_YOUR TASK_
Nothing should be left out: output all of the entries exactly.

_Scene comparison data_
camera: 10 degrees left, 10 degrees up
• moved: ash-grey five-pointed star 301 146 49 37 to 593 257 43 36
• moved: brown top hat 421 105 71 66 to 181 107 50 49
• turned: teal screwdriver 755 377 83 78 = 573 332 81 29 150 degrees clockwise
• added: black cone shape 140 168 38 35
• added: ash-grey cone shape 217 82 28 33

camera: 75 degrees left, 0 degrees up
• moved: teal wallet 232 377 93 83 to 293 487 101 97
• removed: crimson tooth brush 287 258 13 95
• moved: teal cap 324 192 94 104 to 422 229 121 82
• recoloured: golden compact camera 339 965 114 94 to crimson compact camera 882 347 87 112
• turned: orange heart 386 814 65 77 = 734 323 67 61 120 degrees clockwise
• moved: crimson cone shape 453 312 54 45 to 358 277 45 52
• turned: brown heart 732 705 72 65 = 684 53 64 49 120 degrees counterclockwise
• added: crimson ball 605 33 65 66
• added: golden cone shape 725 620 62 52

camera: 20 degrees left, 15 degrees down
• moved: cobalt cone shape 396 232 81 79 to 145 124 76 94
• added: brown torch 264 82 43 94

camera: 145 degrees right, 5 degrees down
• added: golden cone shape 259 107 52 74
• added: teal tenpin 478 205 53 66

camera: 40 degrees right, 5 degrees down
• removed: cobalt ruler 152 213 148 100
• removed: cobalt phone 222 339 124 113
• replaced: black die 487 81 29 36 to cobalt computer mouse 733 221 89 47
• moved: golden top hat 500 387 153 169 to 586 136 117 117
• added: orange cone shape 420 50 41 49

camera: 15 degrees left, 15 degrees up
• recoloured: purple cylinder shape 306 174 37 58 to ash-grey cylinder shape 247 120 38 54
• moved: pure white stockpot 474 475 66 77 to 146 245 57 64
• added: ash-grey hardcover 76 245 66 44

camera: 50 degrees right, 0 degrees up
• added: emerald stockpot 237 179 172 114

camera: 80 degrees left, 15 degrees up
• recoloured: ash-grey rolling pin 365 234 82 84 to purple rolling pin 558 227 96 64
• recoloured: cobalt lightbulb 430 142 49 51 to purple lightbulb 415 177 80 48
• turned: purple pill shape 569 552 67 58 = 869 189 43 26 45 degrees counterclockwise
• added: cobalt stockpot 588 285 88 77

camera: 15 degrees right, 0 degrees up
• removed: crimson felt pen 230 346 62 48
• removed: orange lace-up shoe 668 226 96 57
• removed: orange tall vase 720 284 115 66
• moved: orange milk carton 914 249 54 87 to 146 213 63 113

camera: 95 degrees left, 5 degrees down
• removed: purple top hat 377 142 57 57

_EXPECTED ANSWER_
camera: 10 degrees left, 10 degrees up
• moved: ash-grey five-pointed star 301 146 49 37 to 593 257 43 36
• moved: brown top hat 421 105 71 66 to 181 107 50 49
• turned: teal screwdriver 755 377 83 78 = 573 332 81 29 150 degrees clockwise
• added: black cone shape 140 168 38 35
• added: ash-grey cone shape 217 82 28 33

camera: 75 degrees left, 0 degrees up
• moved: teal wallet 232 377 93 83 to 293 487 101 97
• removed: crimson tooth brush 287 258 13 95
• moved: teal cap 324 192 94 104 to 422 229 121 82
• recoloured: golden compact camera 339 965 114 94 to crimson compact camera 882 347 87 112
• turned: orange heart 386 814 65 77 = 734 323 67 61 120 degrees clockwise
• moved: crimson cone shape 453 312 54 45 to 358 277 45 52
• turned: brown heart 732 705 72 65 = 684 53 64 49 120 degrees counterclockwise
• added: crimson ball 605 33 65 66
• added: golden cone shape 725 620 62 52

camera: 20 degrees left, 15 degrees down
• moved: cobalt cone shape 396 232 81 79 to 145 124 76 94
• added: brown torch 264 82 43 94

camera: 145 degrees right, 5 degrees down
• added: golden cone shape 259 107 52 74
• added: teal tenpin 478 205 53 66

camera: 40 degrees right, 5 degrees down
• removed: cobalt ruler 152 213 148 100
• removed: cobalt phone 222 339 124 113
• replaced: black die 487 81 29 36 to cobalt computer mouse 733 221 89 47
• moved: golden top hat 500 387 153 169 to 586 136 117 117
• added: orange cone shape 420 50 41 49

camera: 15 degrees left, 15 degrees up
• recoloured: purple cylinder shape 306 174 37 58 to ash-grey cylinder shape 247 120 38 54
• moved: pure white stockpot 474 475 66 77 to 146 245 57 64
• added: ash-grey hardcover 76 245 66 44

camera: 50 degrees right, 0 degrees up
• added: emerald stockpot 237 179 172 114

camera: 80 degrees left, 15 degrees up
• recoloured: ash-grey rolling pin 365 234 82 84 to purple rolling pin 558 227 96 64
• recoloured: cobalt lightbulb 430 142 49 51 to purple lightbulb 415 177 80 48
• turned: purple pill shape 569 552 67 58 = 869 189 43 26 45 degrees counterclockwise
• added: cobalt stockpot 588 285 88 77

camera: 15 degrees right, 0 degrees up
• removed: crimson felt pen 230 346 62 48
• removed: orange lace-up shoe 668 226 96 57
• removed: orange tall vase 720 284 115 66
• moved: orange milk carton 914 249 54 87 to 146 213 63 113

camera: 95 degrees left, 5 degrees down
• removed: purple top hat 377 142 57 57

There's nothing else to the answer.